→ **Task item**: Take the records below and extract, word for word, the lines from the one containing "M1: none -> motor 6V (MA, MB)" through the final line, inclusive. Omit pictures.

Collected data entries:
════════════════════
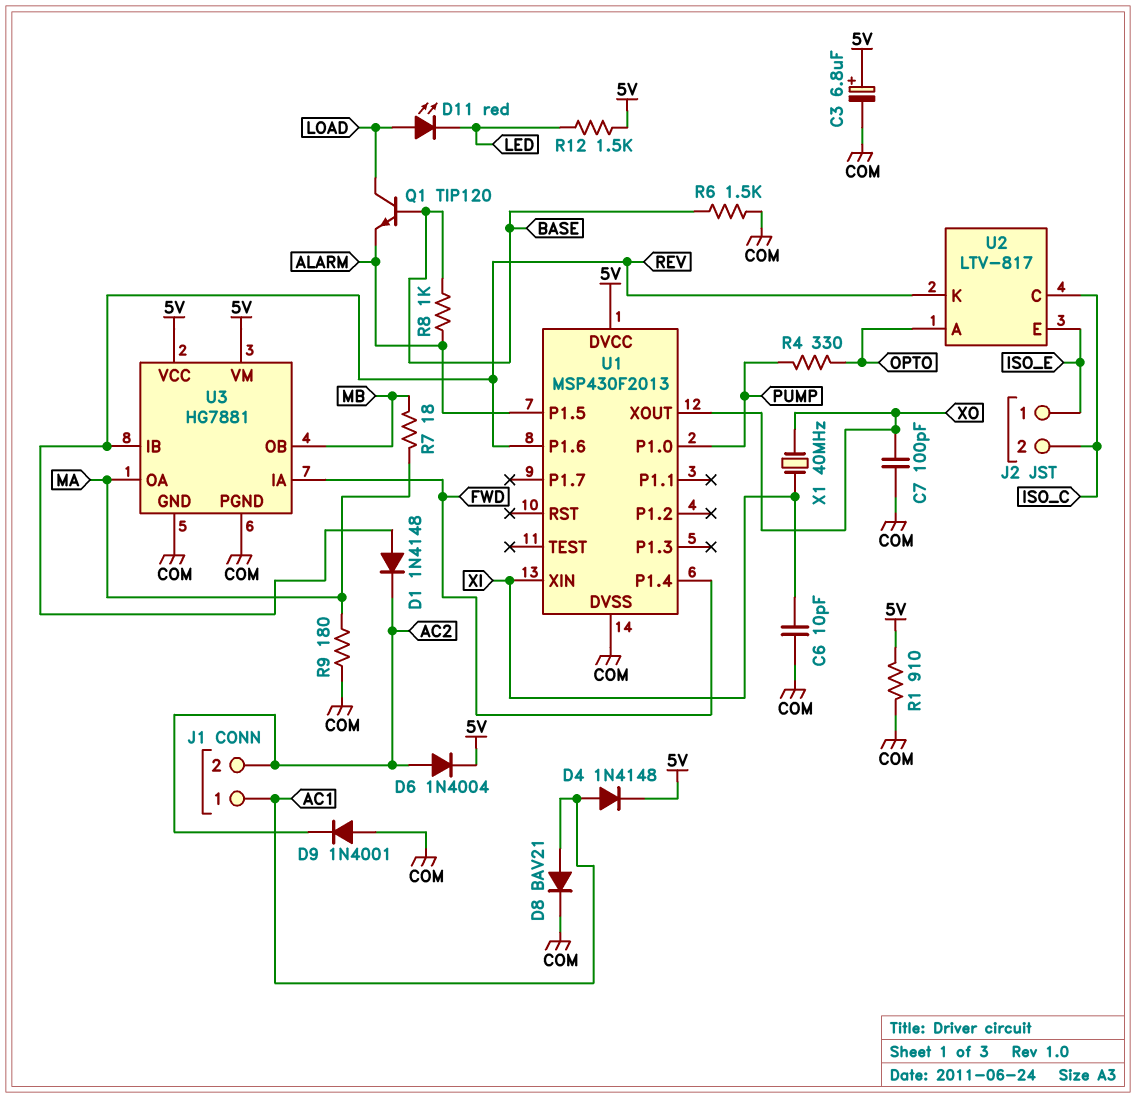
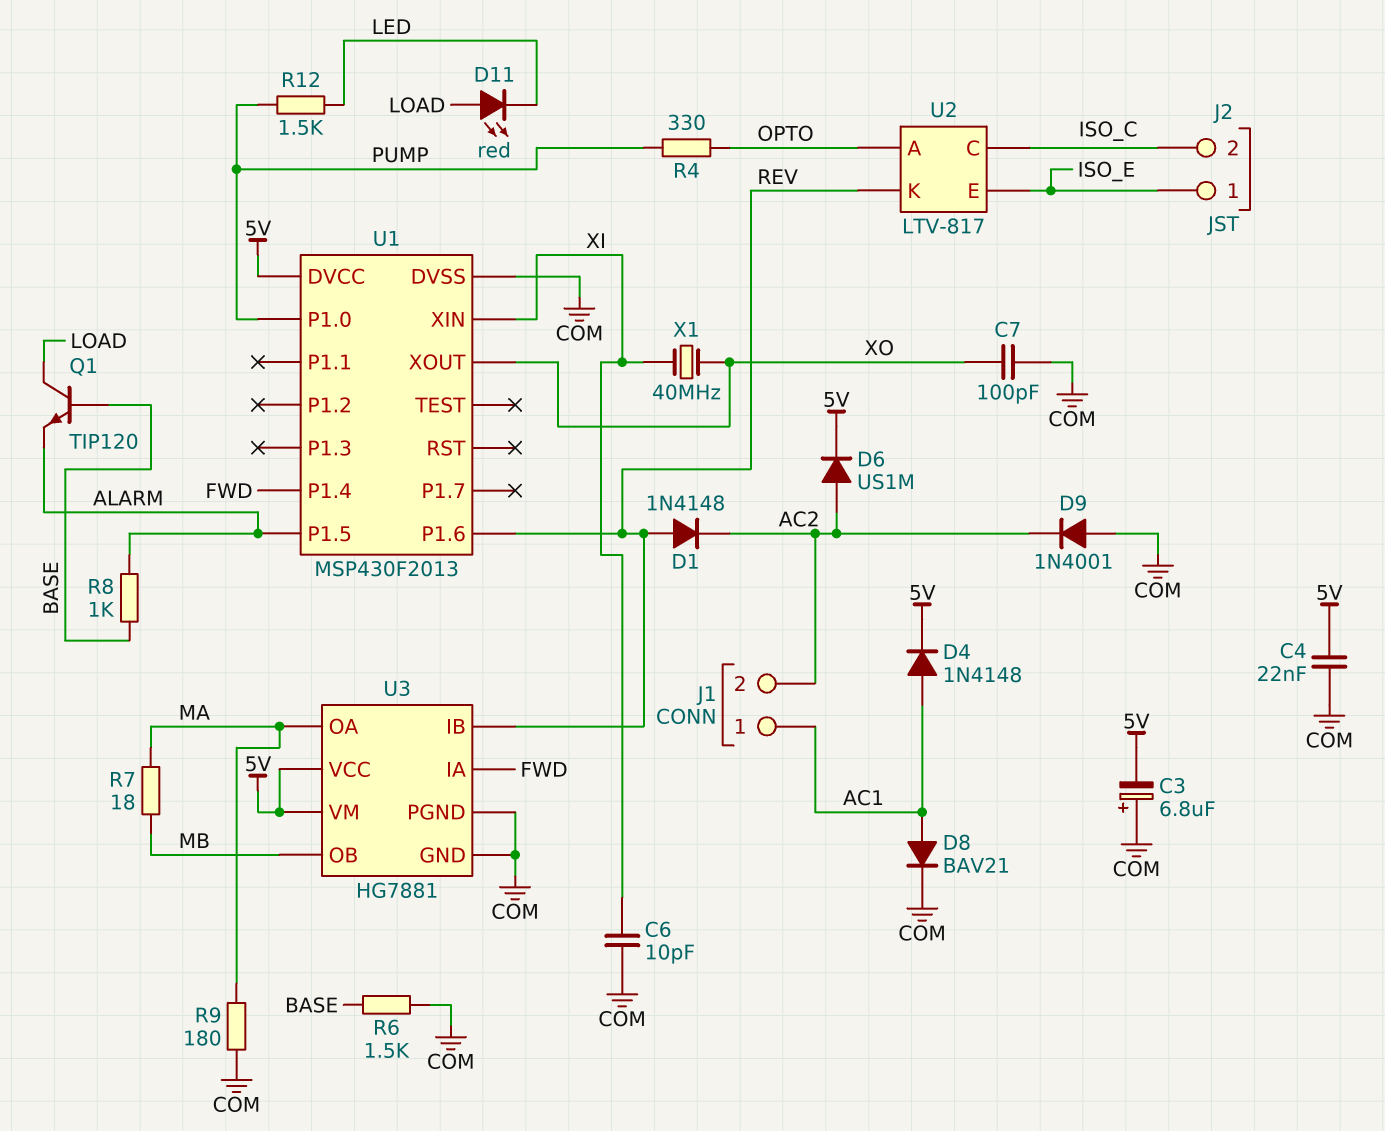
C3: 6.8uF (plus 5V, minus COM) -> 6.8uF (plus COM, minus 5V)
C4: none -> 22nF (5V, COM)
D6: diode 1N4004 (A AC2, K 5V) -> diode US1M (A AC2, K 5V)
R1: 910 (5V, COM) -> none
R12: 1.5k (5V, LED) -> 1.5k (LED, PUMP)

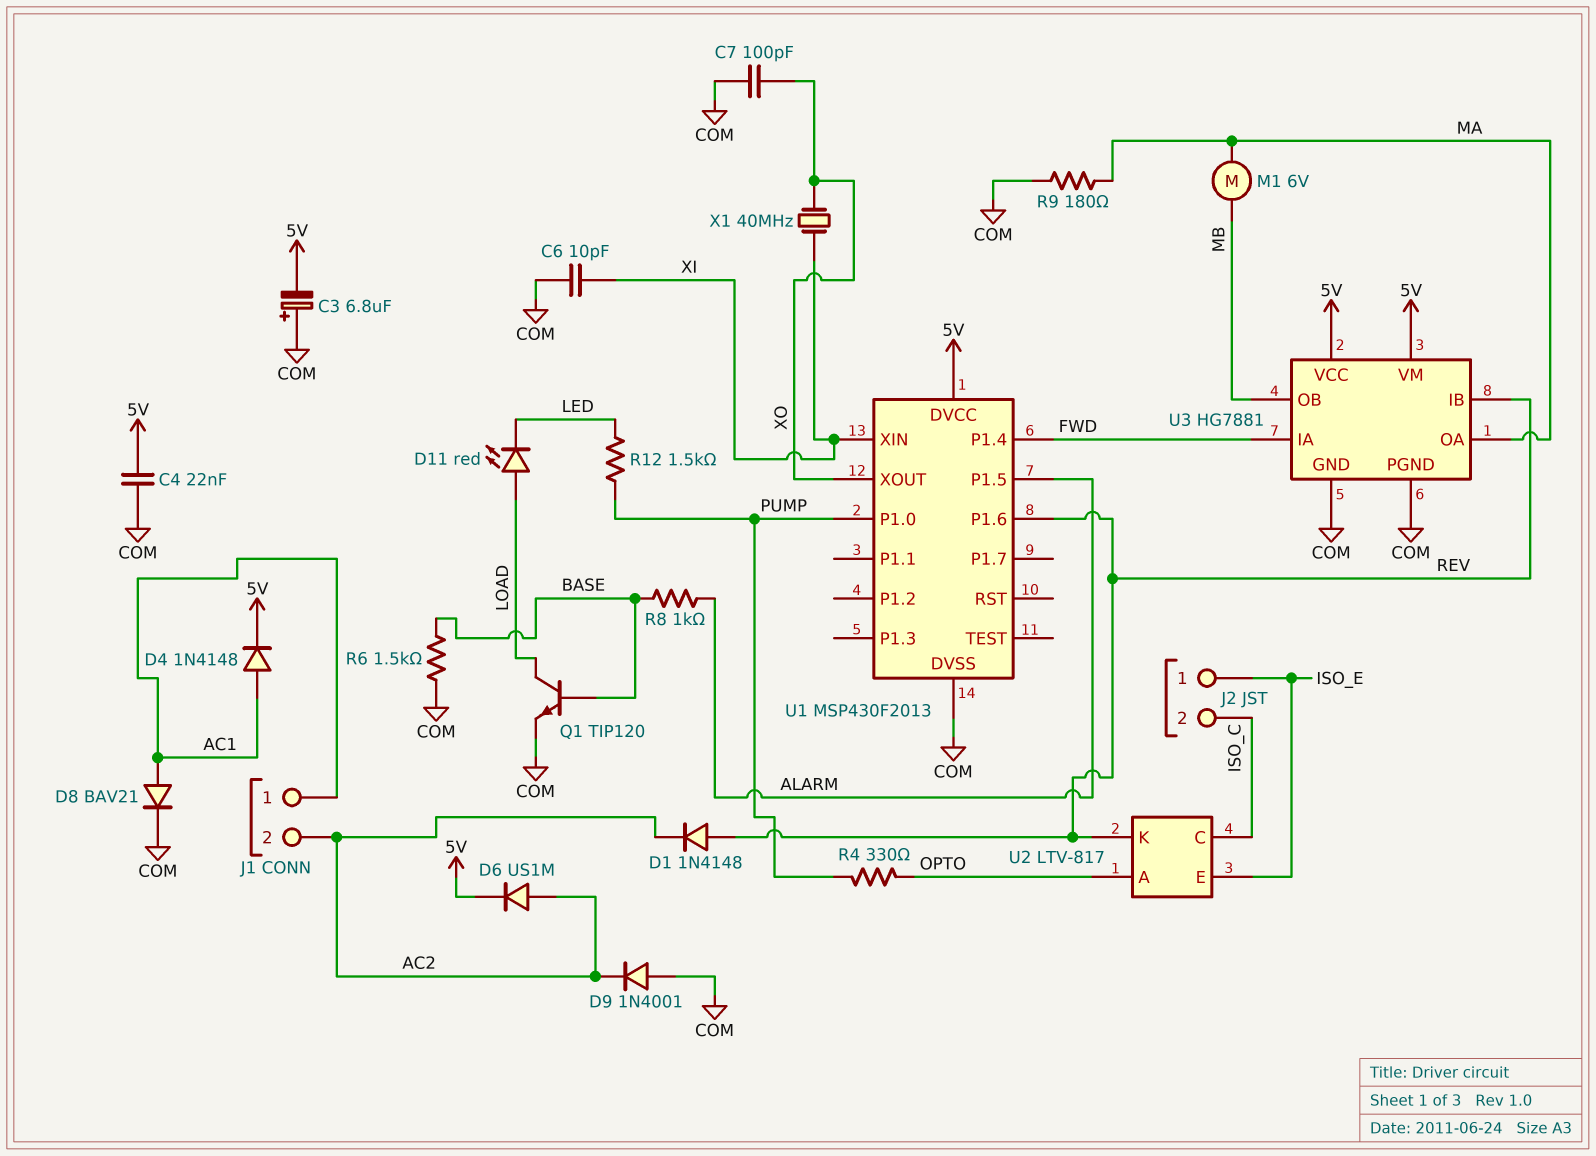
M1: none -> motor 6V (MA, MB)
Q1: NPN TIP120 (B BASE, C LOAD, E ALARM) -> NPN TIP120 (B BASE, C LOAD, E COM)
R7: 18 (MA, MB) -> none

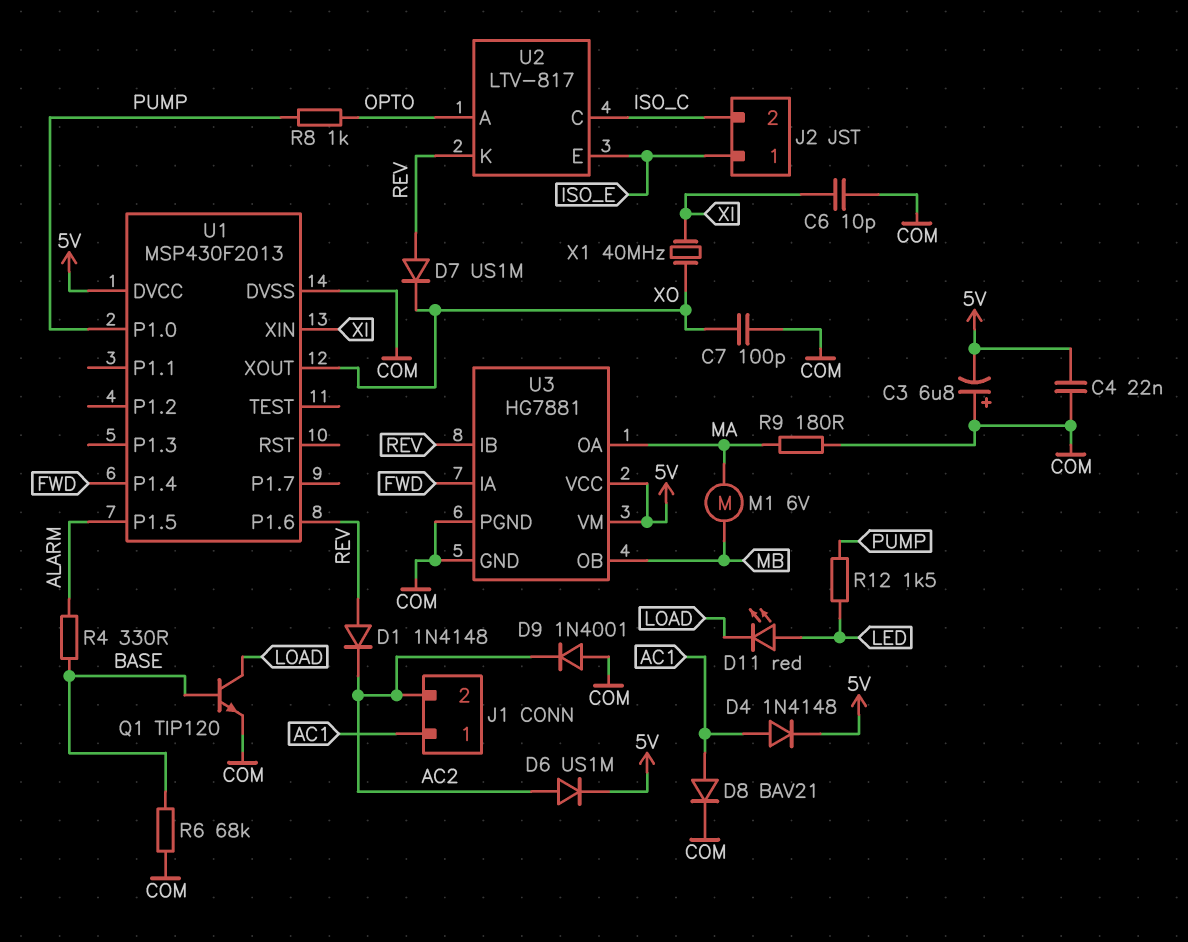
D7: none -> diode US1M (A REV, K XO)
D11: LED red (A LOAD, K LED) -> LED red (A LED, K LOAD)
R4: 330 (OPTO, PUMP) -> 330 (ALARM, BASE)
R6: 1.5k (BASE, COM) -> 68k (BASE, COM)
R8: 1k (ALARM, BASE) -> 1k (OPTO, PUMP)

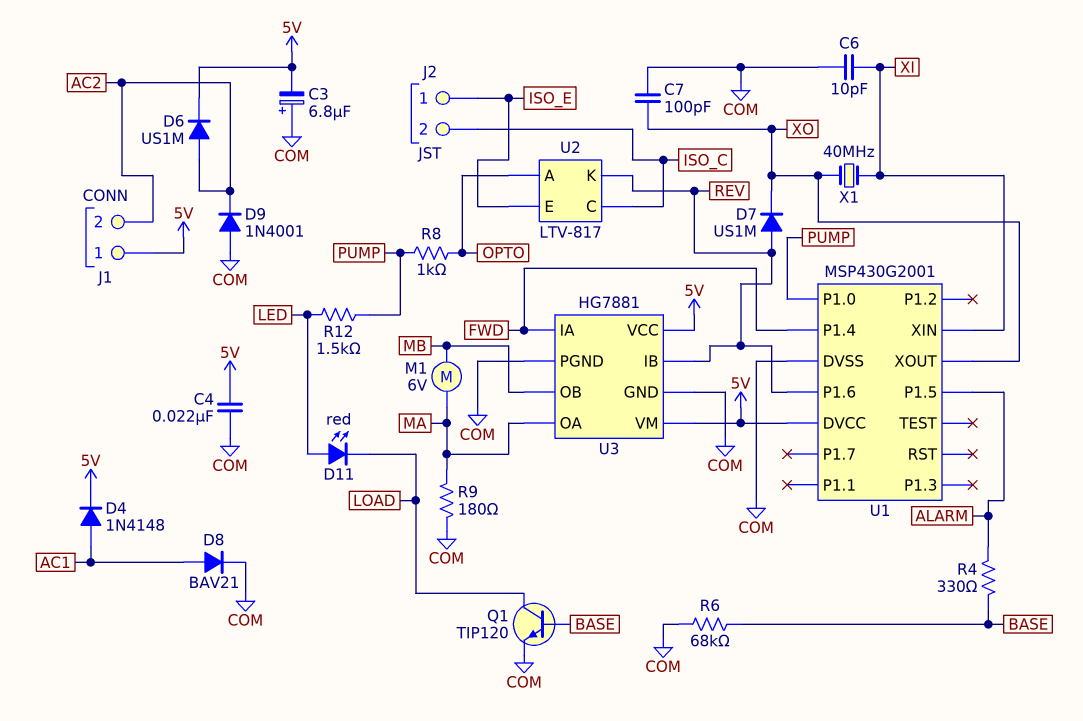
D1: diode 1N4148 (A REV, K AC2) -> none
J1 pin 1: AC1 -> 5V
U1: MSP430F2013 -> MSP430G2001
════════════════════
→ **Output for this exercise**:
M1: none -> motor 6V (MA, MB)
Q1: NPN TIP120 (B BASE, C LOAD, E ALARM) -> NPN TIP120 (B BASE, C LOAD, E COM)
R7: 18 (MA, MB) -> none

D7: none -> diode US1M (A REV, K XO)
D11: LED red (A LOAD, K LED) -> LED red (A LED, K LOAD)
R4: 330 (OPTO, PUMP) -> 330 (ALARM, BASE)
R6: 1.5k (BASE, COM) -> 68k (BASE, COM)
R8: 1k (ALARM, BASE) -> 1k (OPTO, PUMP)

D1: diode 1N4148 (A REV, K AC2) -> none
J1 pin 1: AC1 -> 5V
U1: MSP430F2013 -> MSP430G2001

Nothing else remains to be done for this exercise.